> Directions:
Within the records below, reproduce without change the lines from the line that has "none -> brown brick G5 level 2" through the line that has "yellow brick C4:D4", and only those.

Object transformation records
^^^^^^^^^^^^^^^^
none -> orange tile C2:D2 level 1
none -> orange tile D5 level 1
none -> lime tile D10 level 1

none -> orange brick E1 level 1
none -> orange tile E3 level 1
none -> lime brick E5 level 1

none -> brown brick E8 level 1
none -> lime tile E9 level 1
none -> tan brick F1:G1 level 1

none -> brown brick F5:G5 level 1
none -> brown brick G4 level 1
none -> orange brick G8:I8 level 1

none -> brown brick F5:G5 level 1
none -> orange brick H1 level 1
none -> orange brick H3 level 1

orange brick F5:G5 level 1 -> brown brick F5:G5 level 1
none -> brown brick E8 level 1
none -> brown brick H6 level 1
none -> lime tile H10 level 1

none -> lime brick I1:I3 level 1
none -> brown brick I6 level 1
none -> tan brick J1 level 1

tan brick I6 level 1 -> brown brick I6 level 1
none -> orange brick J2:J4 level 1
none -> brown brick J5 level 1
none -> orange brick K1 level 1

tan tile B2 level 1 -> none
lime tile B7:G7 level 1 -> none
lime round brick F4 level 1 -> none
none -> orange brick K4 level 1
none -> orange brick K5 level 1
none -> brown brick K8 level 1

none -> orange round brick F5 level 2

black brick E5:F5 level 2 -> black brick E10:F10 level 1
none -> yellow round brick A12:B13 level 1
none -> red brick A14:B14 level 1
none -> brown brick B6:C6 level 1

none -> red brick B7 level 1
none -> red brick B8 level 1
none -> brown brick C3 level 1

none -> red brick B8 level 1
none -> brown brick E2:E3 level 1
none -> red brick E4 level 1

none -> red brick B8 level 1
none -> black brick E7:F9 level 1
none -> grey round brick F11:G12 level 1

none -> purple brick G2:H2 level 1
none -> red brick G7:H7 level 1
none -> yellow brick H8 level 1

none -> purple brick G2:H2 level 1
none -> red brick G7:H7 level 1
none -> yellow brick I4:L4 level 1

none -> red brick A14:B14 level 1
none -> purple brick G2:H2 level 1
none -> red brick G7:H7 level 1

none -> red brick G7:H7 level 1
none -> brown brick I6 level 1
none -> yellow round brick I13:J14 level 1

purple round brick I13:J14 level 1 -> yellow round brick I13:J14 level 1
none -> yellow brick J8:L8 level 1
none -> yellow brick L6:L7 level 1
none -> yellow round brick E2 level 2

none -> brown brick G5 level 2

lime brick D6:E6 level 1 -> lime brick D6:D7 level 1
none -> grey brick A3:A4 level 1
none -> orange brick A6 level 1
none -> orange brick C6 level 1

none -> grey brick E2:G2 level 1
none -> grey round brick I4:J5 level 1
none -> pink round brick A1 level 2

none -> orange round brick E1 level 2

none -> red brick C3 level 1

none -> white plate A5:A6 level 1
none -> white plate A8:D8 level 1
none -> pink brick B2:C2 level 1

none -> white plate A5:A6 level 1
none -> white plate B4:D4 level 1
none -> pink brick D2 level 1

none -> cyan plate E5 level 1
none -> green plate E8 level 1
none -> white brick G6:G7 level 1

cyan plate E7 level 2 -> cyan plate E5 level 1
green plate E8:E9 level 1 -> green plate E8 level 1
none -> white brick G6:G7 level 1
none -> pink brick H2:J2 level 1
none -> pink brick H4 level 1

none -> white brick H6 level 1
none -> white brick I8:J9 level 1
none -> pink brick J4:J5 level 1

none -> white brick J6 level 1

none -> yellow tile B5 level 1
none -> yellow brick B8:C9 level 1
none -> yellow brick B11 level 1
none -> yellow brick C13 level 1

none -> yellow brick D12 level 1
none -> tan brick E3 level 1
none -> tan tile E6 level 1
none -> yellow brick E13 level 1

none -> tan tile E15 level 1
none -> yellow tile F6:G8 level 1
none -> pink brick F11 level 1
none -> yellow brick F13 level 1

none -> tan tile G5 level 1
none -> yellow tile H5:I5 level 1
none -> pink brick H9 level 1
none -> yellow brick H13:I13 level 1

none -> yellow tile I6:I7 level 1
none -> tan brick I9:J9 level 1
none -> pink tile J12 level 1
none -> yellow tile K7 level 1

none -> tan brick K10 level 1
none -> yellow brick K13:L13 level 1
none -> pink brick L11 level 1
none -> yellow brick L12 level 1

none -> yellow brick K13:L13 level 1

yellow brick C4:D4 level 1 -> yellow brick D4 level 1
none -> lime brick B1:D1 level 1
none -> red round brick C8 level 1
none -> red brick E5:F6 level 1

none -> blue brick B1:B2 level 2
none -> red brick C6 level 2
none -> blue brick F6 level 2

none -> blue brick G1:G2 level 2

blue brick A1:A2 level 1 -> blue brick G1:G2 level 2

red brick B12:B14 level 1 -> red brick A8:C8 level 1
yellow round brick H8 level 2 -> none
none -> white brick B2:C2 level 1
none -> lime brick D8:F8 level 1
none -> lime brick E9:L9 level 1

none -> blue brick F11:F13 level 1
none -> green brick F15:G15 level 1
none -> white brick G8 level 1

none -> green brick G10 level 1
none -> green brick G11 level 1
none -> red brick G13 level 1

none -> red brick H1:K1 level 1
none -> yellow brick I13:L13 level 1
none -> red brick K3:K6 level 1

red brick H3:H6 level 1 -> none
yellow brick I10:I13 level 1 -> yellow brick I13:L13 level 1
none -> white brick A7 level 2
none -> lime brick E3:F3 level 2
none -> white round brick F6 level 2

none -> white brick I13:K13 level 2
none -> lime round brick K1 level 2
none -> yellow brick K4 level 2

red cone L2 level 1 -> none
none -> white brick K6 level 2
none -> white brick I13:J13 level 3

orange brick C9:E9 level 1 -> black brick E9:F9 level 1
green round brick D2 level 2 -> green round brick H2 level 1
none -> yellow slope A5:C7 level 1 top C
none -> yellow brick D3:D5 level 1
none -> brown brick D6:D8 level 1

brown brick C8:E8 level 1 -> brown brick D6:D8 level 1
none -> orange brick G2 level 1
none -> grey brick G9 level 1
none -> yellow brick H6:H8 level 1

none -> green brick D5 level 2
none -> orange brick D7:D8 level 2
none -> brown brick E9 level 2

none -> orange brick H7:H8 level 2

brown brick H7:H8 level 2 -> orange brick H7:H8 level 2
^^^^^^^^^^^^^^^^
> Task answer:
none -> brown brick G5 level 2

lime brick D6:E6 level 1 -> lime brick D6:D7 level 1
none -> grey brick A3:A4 level 1
none -> orange brick A6 level 1
none -> orange brick C6 level 1

none -> grey brick E2:G2 level 1
none -> grey round brick I4:J5 level 1
none -> pink round brick A1 level 2

none -> orange round brick E1 level 2

none -> red brick C3 level 1

none -> white plate A5:A6 level 1
none -> white plate A8:D8 level 1
none -> pink brick B2:C2 level 1

none -> white plate A5:A6 level 1
none -> white plate B4:D4 level 1
none -> pink brick D2 level 1

none -> cyan plate E5 level 1
none -> green plate E8 level 1
none -> white brick G6:G7 level 1

cyan plate E7 level 2 -> cyan plate E5 level 1
green plate E8:E9 level 1 -> green plate E8 level 1
none -> white brick G6:G7 level 1
none -> pink brick H2:J2 level 1
none -> pink brick H4 level 1

none -> white brick H6 level 1
none -> white brick I8:J9 level 1
none -> pink brick J4:J5 level 1

none -> white brick J6 level 1

none -> yellow tile B5 level 1
none -> yellow brick B8:C9 level 1
none -> yellow brick B11 level 1
none -> yellow brick C13 level 1

none -> yellow brick D12 level 1
none -> tan brick E3 level 1
none -> tan tile E6 level 1
none -> yellow brick E13 level 1

none -> tan tile E15 level 1
none -> yellow tile F6:G8 level 1
none -> pink brick F11 level 1
none -> yellow brick F13 level 1

none -> tan tile G5 level 1
none -> yellow tile H5:I5 level 1
none -> pink brick H9 level 1
none -> yellow brick H13:I13 level 1

none -> yellow tile I6:I7 level 1
none -> tan brick I9:J9 level 1
none -> pink tile J12 level 1
none -> yellow tile K7 level 1

none -> tan brick K10 level 1
none -> yellow brick K13:L13 level 1
none -> pink brick L11 level 1
none -> yellow brick L12 level 1

none -> yellow brick K13:L13 level 1

yellow brick C4:D4 level 1 -> yellow brick D4 level 1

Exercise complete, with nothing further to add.